▶ [WHAT YOU NEED TO DO]:
In the records below, find the line containing "red brick I5:I6" and the line containing "brown brick A7 level 1 -> none". Give again exactly those lines and every line between them, omitting the pictures.

▶ [DATA EXCERPTS]:
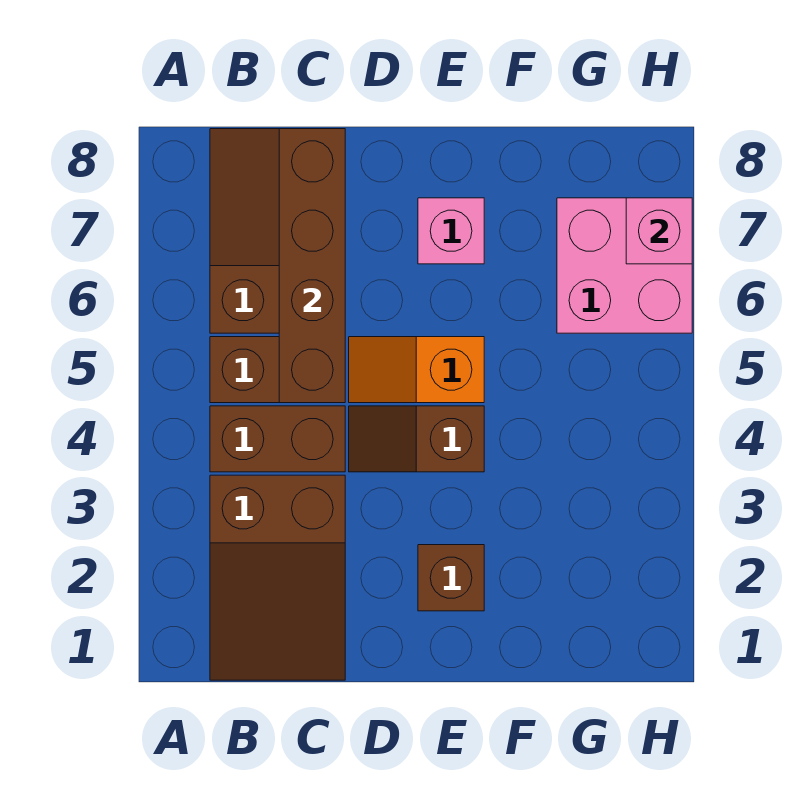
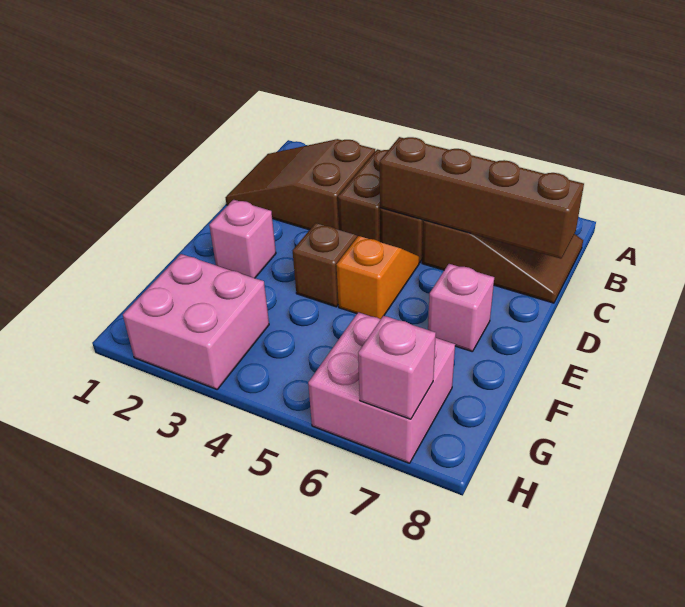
brown brick E2 level 1 -> pink brick E2 level 1
none -> pink brick G2:H3 level 1

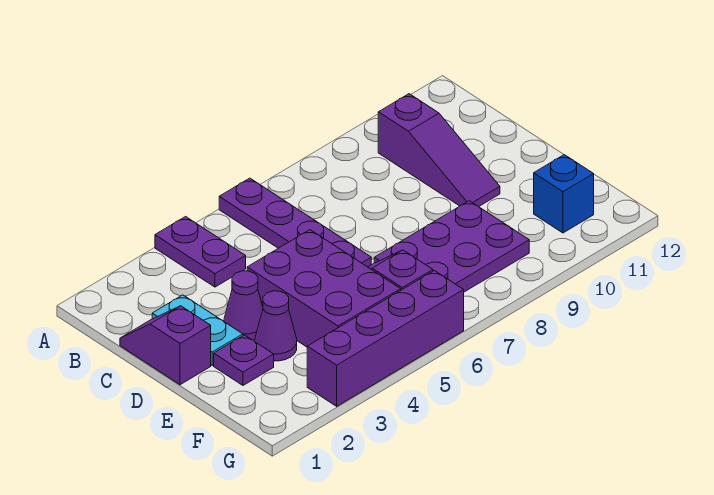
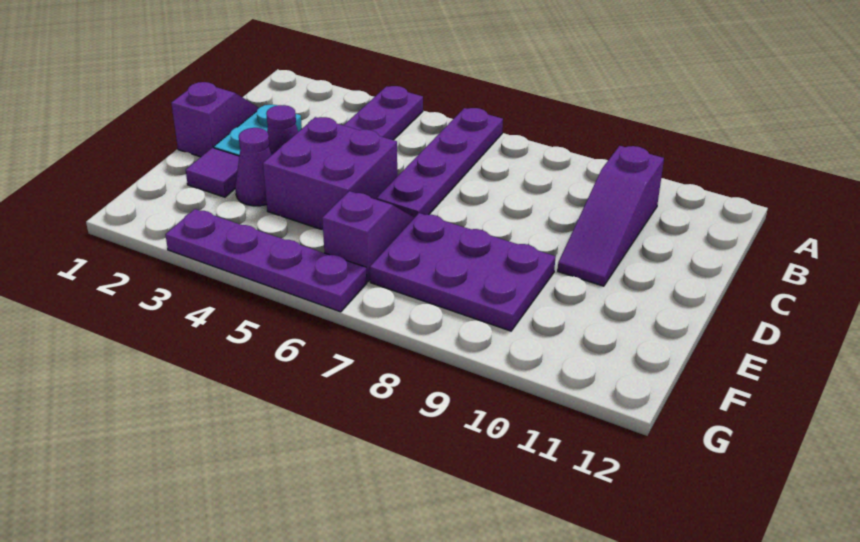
purple brick D4:F5 level 1 -> purple brick D4:E5 level 1
purple plate E2 level 1 -> purple tile E2 level 1
blue brick F11 level 1 -> none
purple brick G3:G6 level 1 -> purple plate G3:G6 level 1

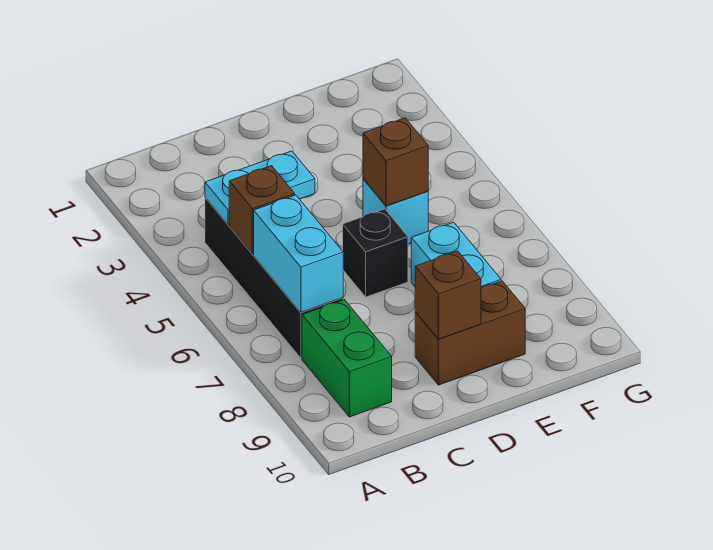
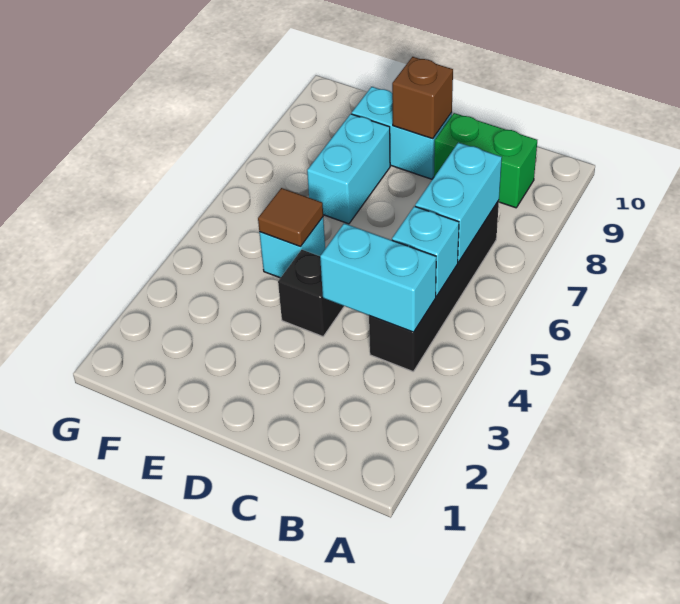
cyan plate B4:C4 level 2 -> cyan brick B4:C4 level 2
brown brick B5 level 2 -> cyan brick B5 level 2
green brick B8:B9 level 1 -> green brick B9:C9 level 1
black brick D6 level 1 -> black brick D4 level 1
brown brick D9:E9 level 1 -> cyan brick D9:E9 level 1
brown brick E5 level 2 -> brown tile E5 level 2

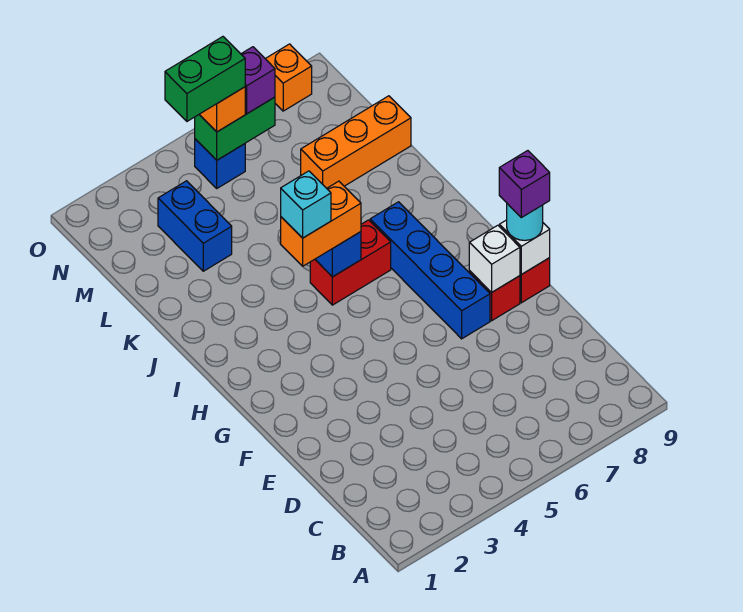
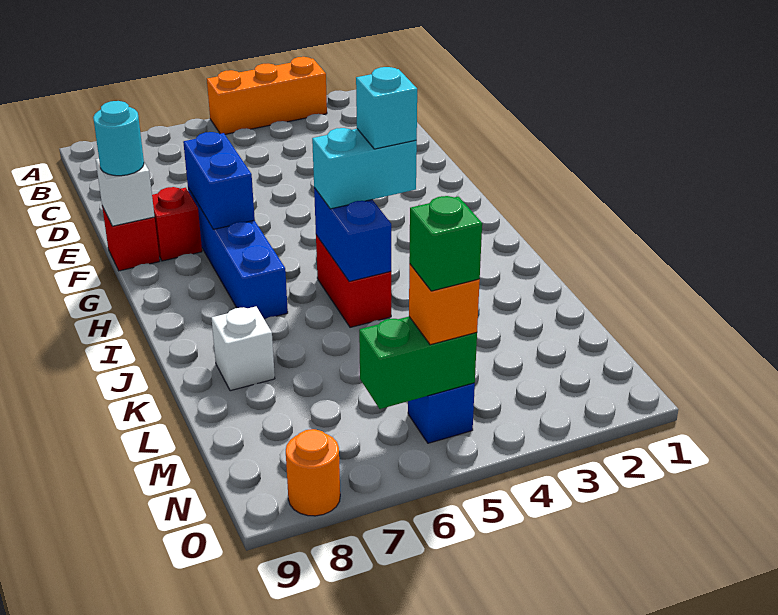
white brick F8 level 2 -> white brick K8 level 1
purple brick F9 level 4 -> none
orange brick I4:I5 level 3 -> cyan brick I4:I5 level 3
red brick I5:I6 level 1 -> red brick I5:J5 level 1
blue brick L3:M3 level 1 -> blue brick F7:G7 level 2
orange brick L7:L9 level 1 -> orange brick A3:A5 level 1
green brick N4:N5 level 4 -> green brick N5 level 4
purple brick N6 level 3 -> none
orange brick O8 level 1 -> orange round brick O8 level 1

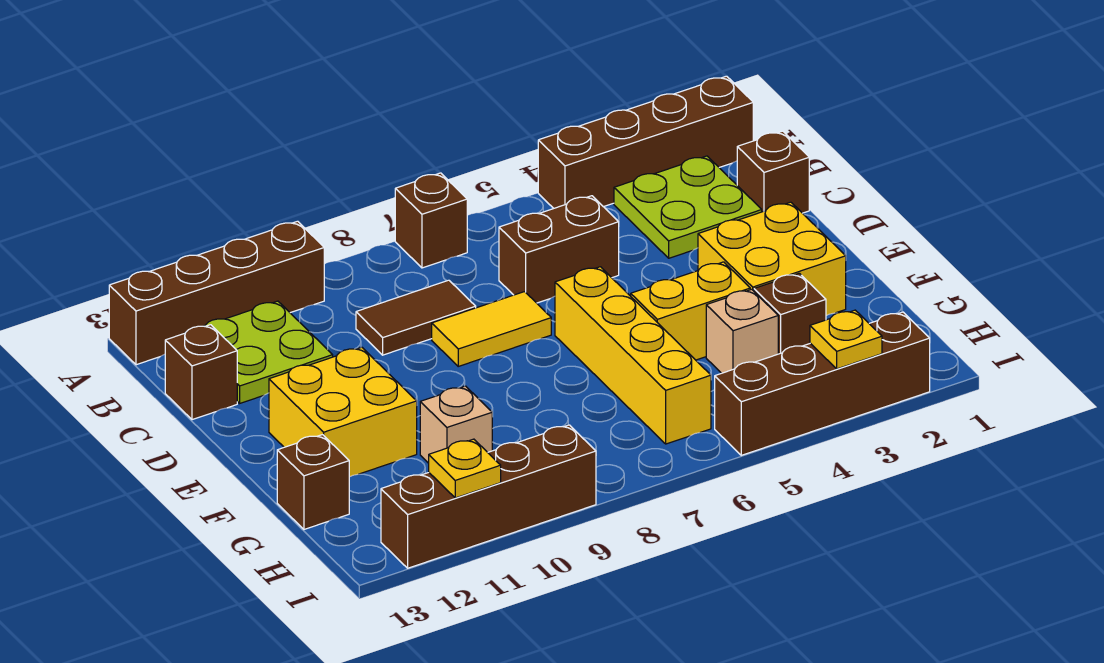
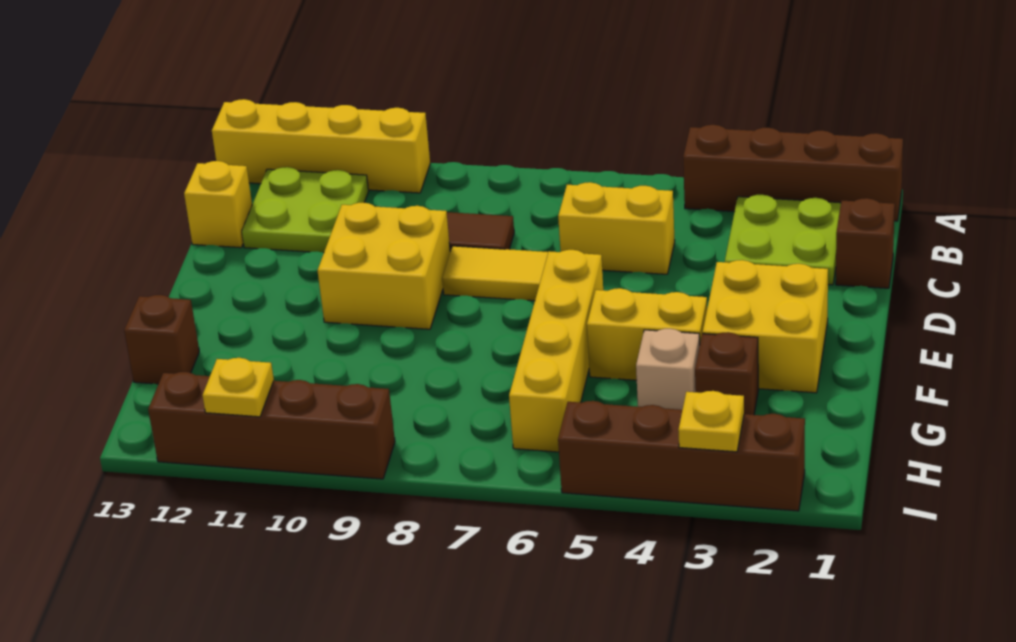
brown brick A7 level 1 -> none
brown brick A10:A13 level 1 -> yellow brick A10:A13 level 1
brown brick C5:C6 level 1 -> yellow brick C5:C6 level 1
brown brick C13 level 1 -> yellow brick C13 level 1
yellow brick E11:F12 level 1 -> yellow brick D9:E10 level 1
tan brick G10 level 1 -> none

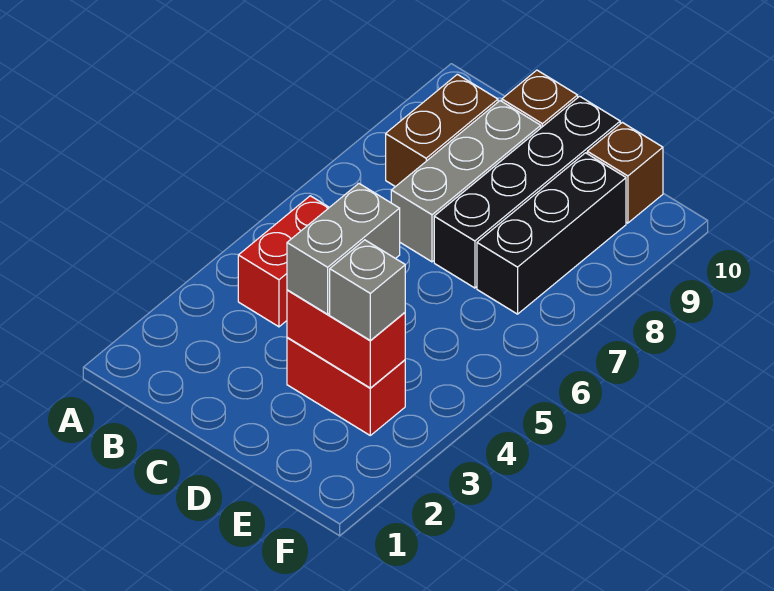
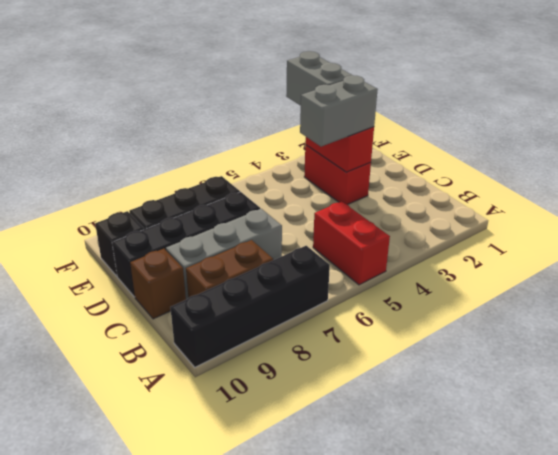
none -> black brick A7:A10 level 1
red brick B4:B5 level 1 -> red brick A5:B5 level 1
grey brick E3 level 3 -> grey brick E3:F3 level 3
brown brick E10 level 1 -> black brick E10 level 1

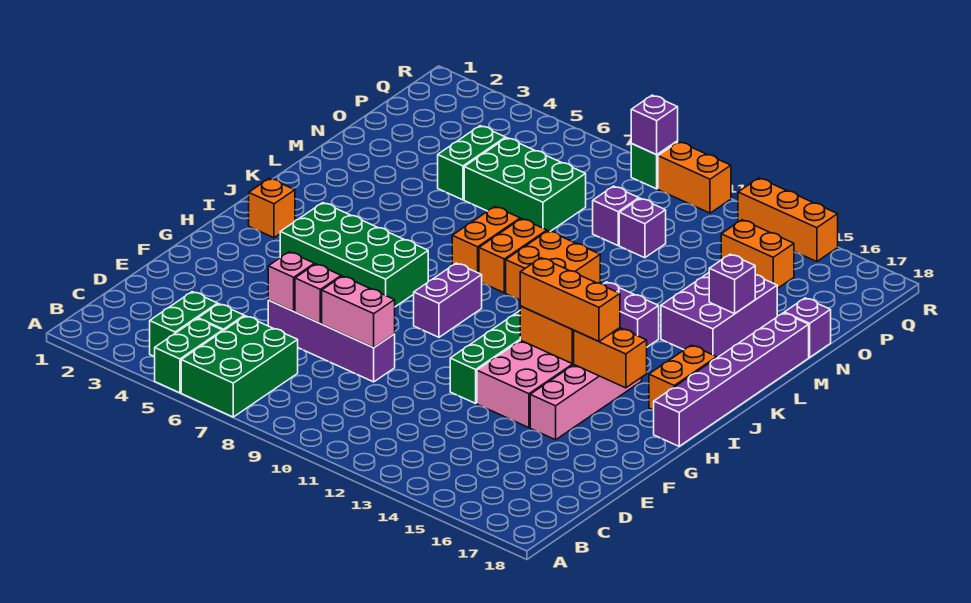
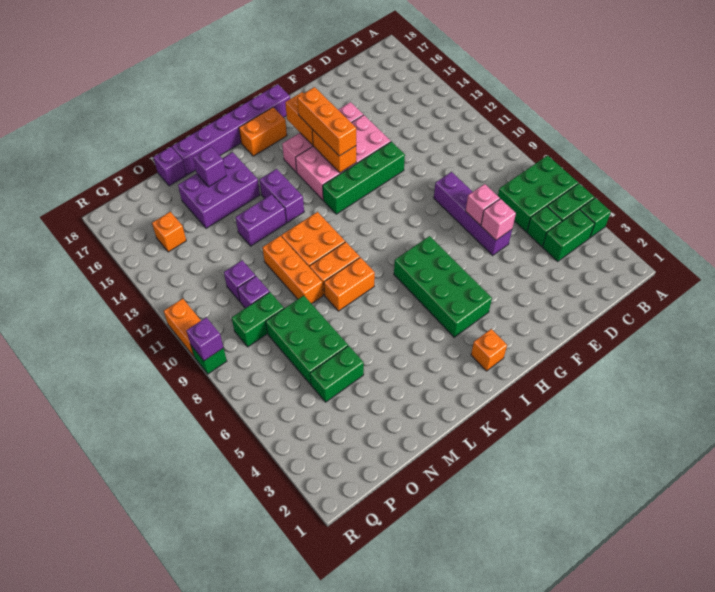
none -> green brick A4 level 1
pink brick E8:E9 level 2 -> none
purple brick H9:I9 level 1 -> purple brick L13:M13 level 1
none -> green brick O9:P9 level 1
orange brick P14:P15 level 1 -> orange brick P15 level 1
orange brick R13:R15 level 1 -> orange brick M9:M11 level 1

▶ [RESULT OF THE EXERCISE]:
red brick I5:I6 level 1 -> red brick I5:J5 level 1
blue brick L3:M3 level 1 -> blue brick F7:G7 level 2
orange brick L7:L9 level 1 -> orange brick A3:A5 level 1
green brick N4:N5 level 4 -> green brick N5 level 4
purple brick N6 level 3 -> none
orange brick O8 level 1 -> orange round brick O8 level 1

brown brick A7 level 1 -> none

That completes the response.